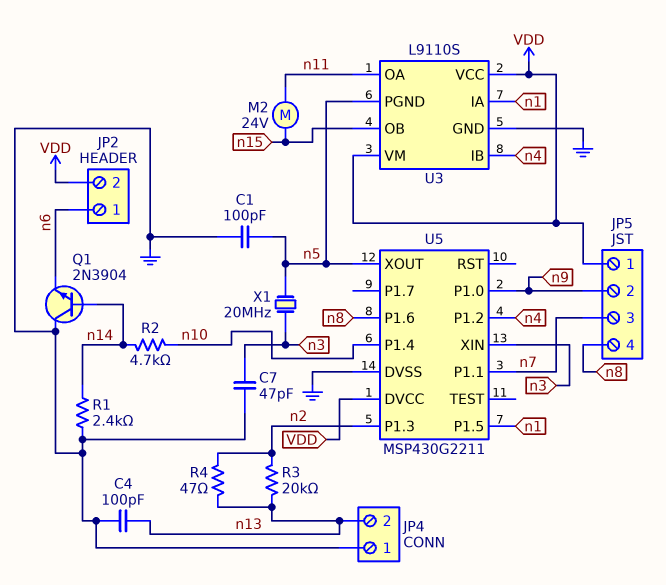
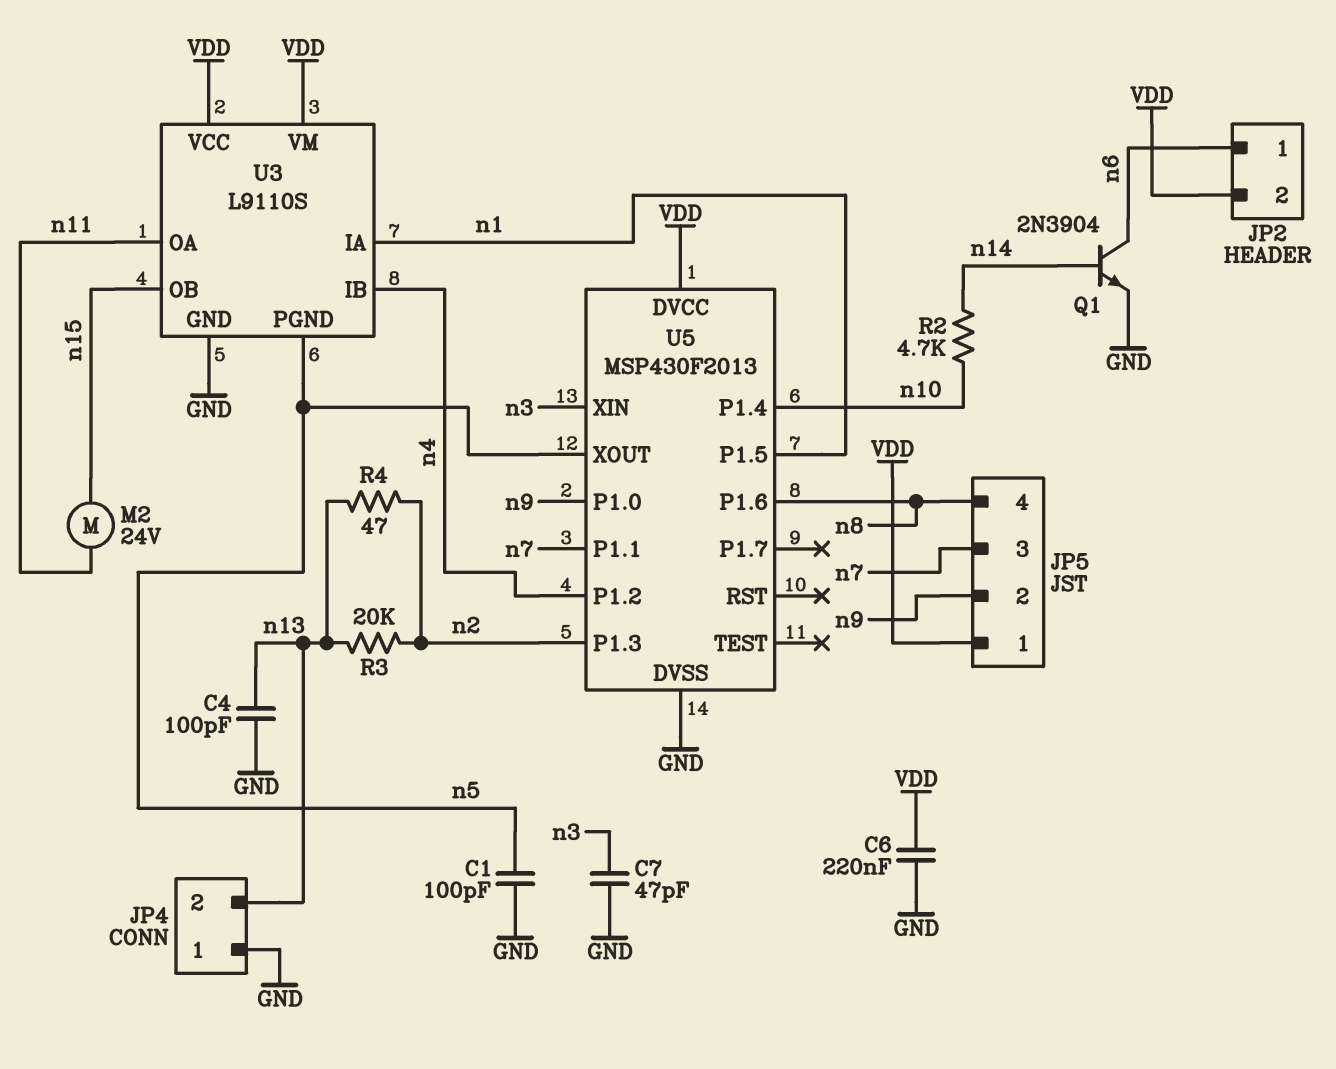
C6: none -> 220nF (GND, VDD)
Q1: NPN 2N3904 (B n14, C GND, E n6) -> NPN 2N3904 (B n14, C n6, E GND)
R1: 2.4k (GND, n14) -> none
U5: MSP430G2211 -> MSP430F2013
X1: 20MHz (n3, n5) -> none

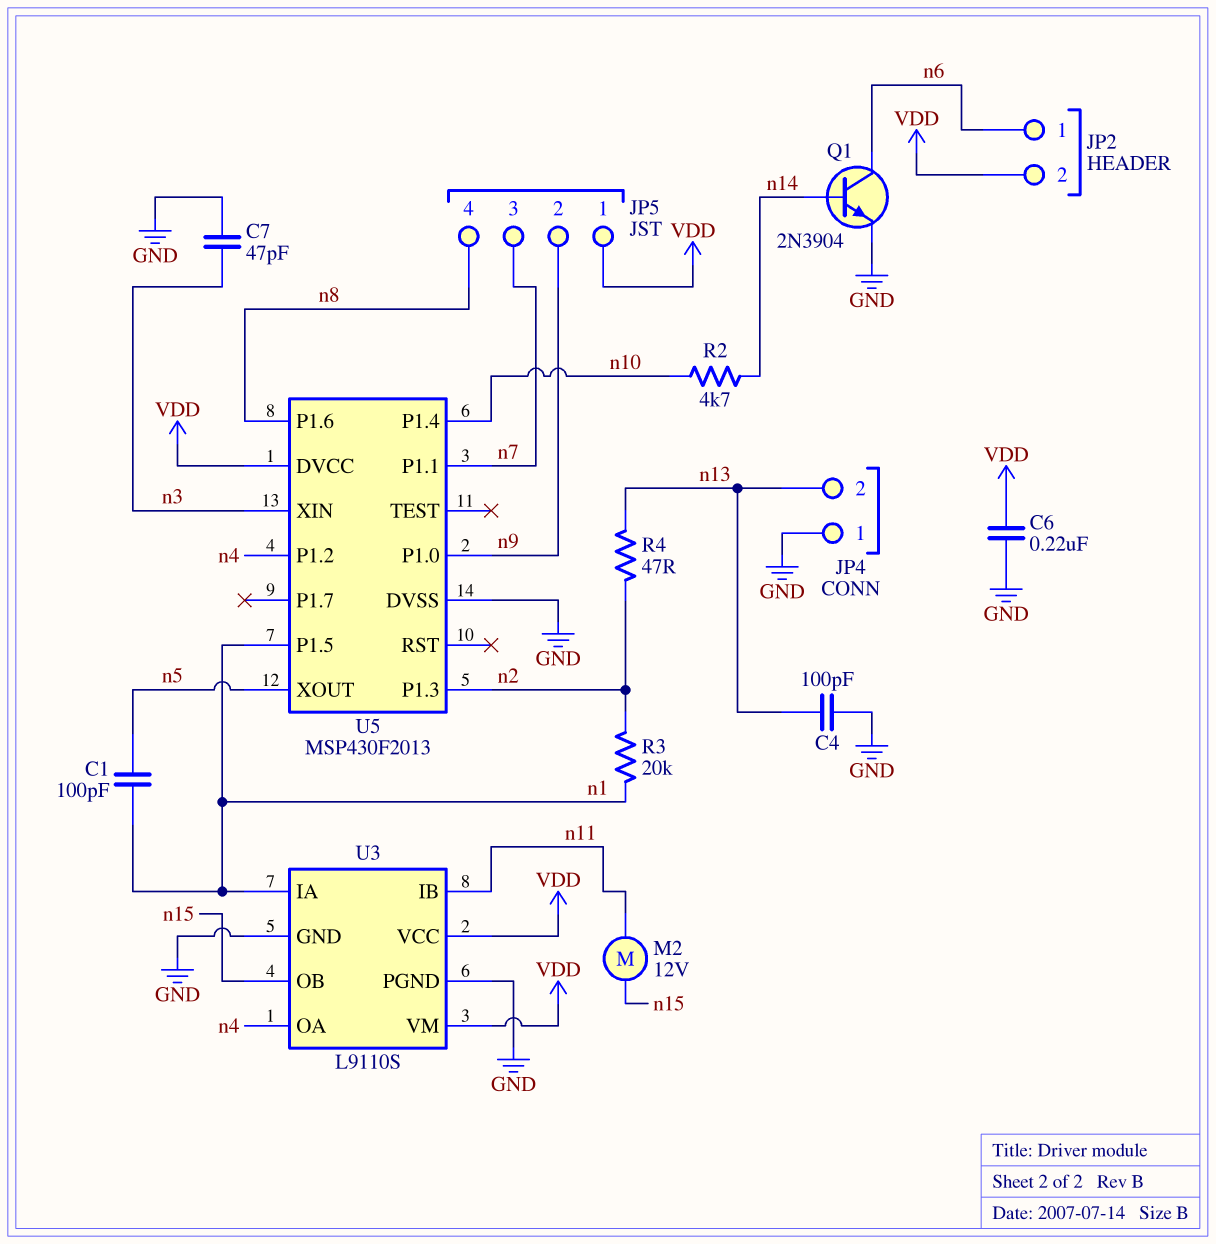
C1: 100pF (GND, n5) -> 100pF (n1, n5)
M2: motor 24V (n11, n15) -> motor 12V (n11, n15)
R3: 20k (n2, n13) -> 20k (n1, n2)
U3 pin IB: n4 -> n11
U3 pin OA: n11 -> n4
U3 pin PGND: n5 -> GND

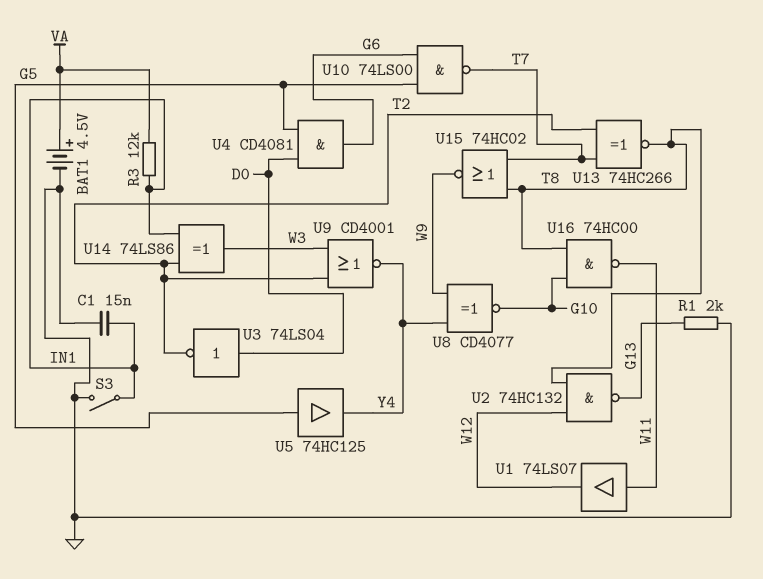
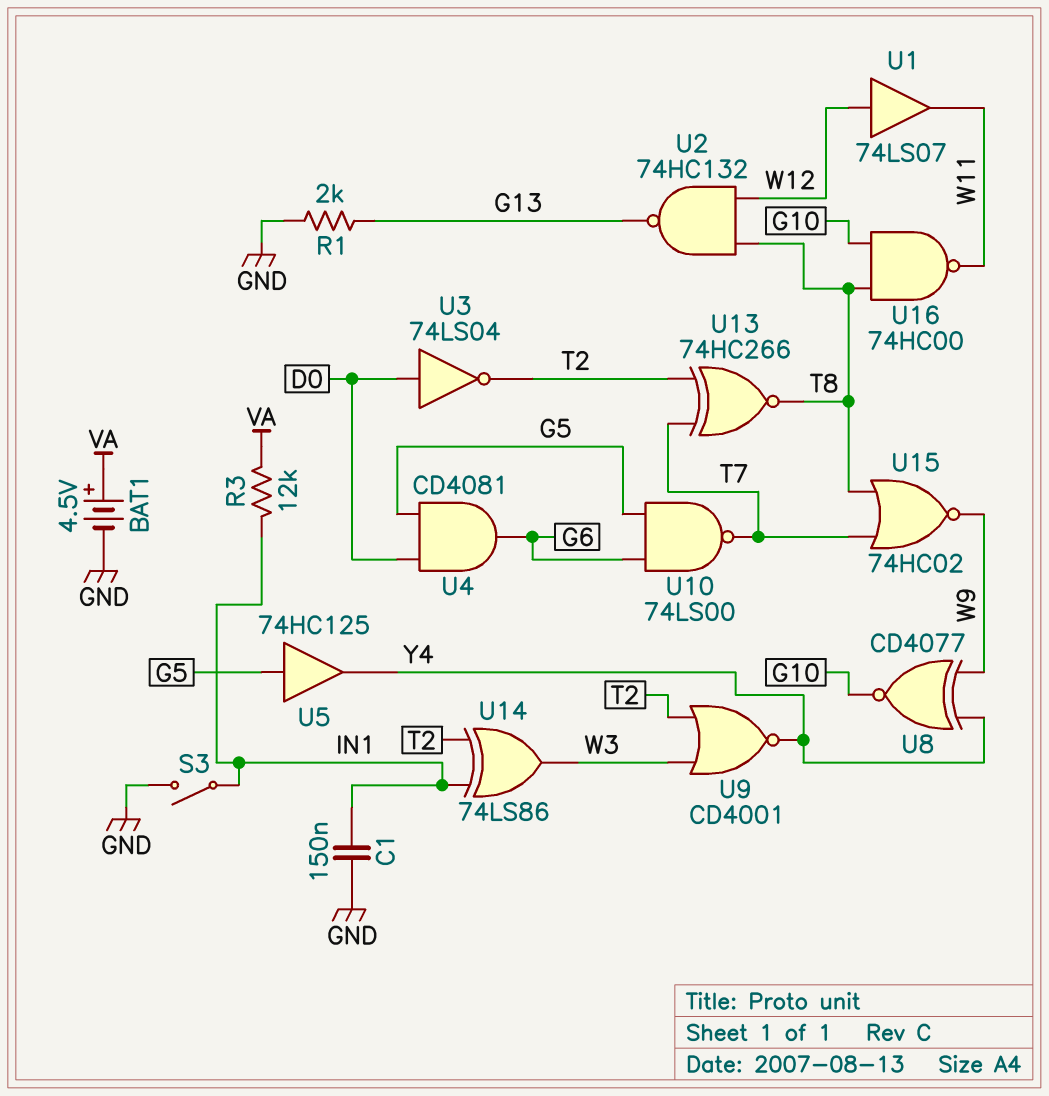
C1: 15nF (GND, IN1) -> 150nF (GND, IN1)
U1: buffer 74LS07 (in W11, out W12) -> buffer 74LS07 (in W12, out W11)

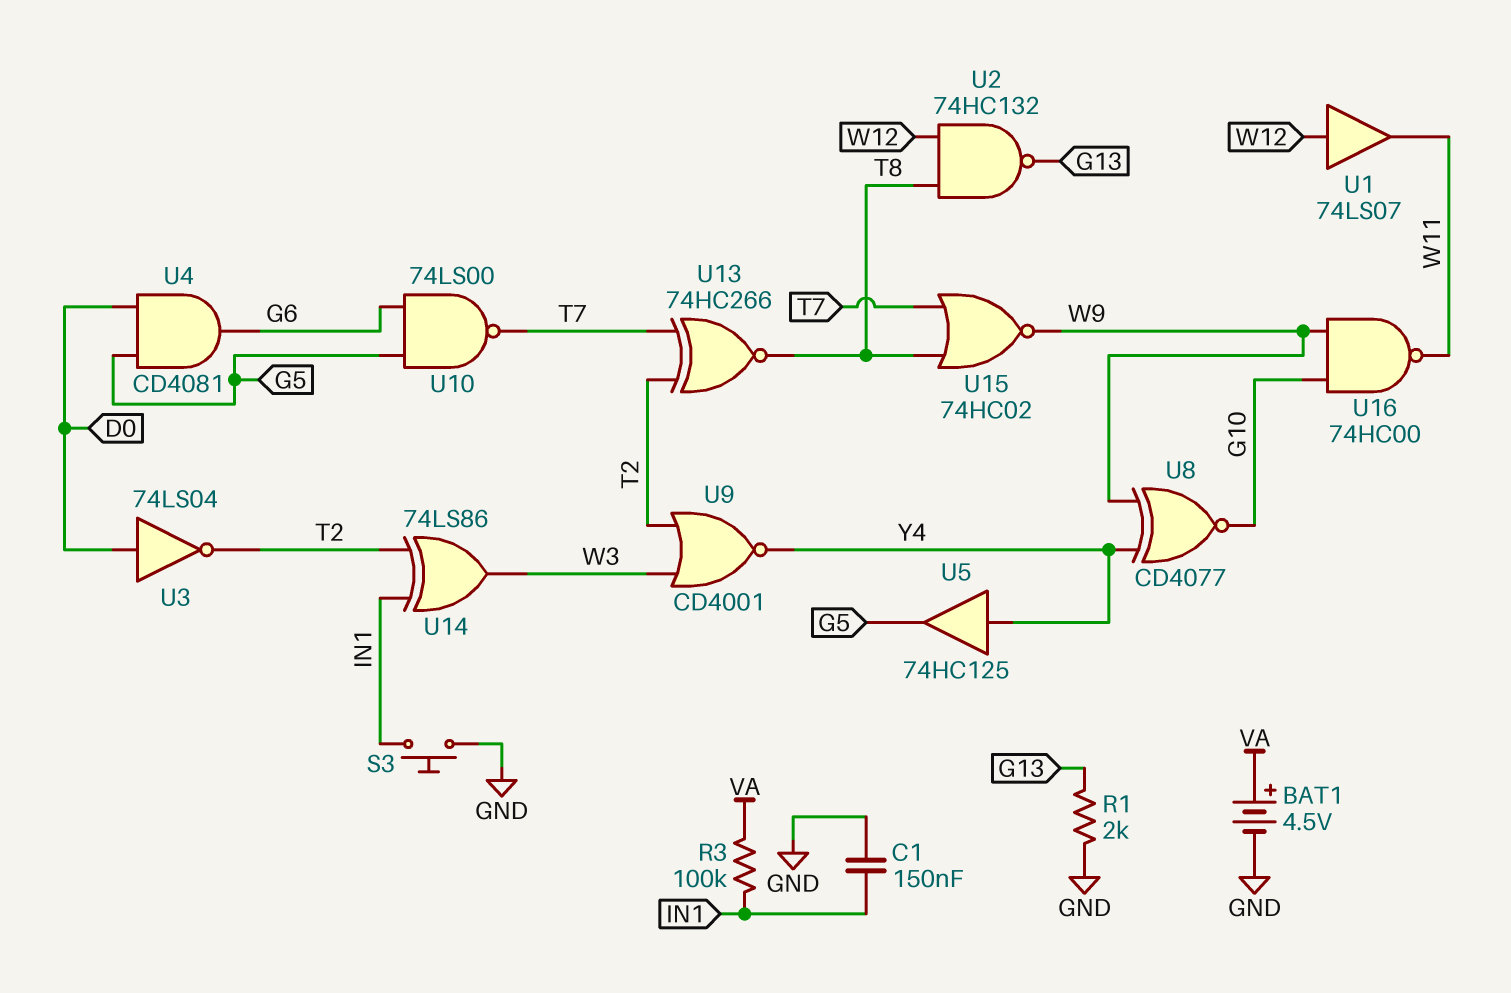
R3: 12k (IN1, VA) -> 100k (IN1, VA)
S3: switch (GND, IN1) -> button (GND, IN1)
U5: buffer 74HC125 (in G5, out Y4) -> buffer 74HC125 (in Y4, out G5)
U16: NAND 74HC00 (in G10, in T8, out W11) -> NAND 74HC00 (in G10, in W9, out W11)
|---|
* EXERCISE DIRECTIONS
Leave the pictures out and reproduce every record above exactly.

* RESPONSE FOR THIS EXERCISE
C6: none -> 220nF (GND, VDD)
Q1: NPN 2N3904 (B n14, C GND, E n6) -> NPN 2N3904 (B n14, C n6, E GND)
R1: 2.4k (GND, n14) -> none
U5: MSP430G2211 -> MSP430F2013
X1: 20MHz (n3, n5) -> none

C1: 100pF (GND, n5) -> 100pF (n1, n5)
M2: motor 24V (n11, n15) -> motor 12V (n11, n15)
R3: 20k (n2, n13) -> 20k (n1, n2)
U3 pin IB: n4 -> n11
U3 pin OA: n11 -> n4
U3 pin PGND: n5 -> GND

C1: 15nF (GND, IN1) -> 150nF (GND, IN1)
U1: buffer 74LS07 (in W11, out W12) -> buffer 74LS07 (in W12, out W11)

R3: 12k (IN1, VA) -> 100k (IN1, VA)
S3: switch (GND, IN1) -> button (GND, IN1)
U5: buffer 74HC125 (in G5, out Y4) -> buffer 74HC125 (in Y4, out G5)
U16: NAND 74HC00 (in G10, in T8, out W11) -> NAND 74HC00 (in G10, in W9, out W11)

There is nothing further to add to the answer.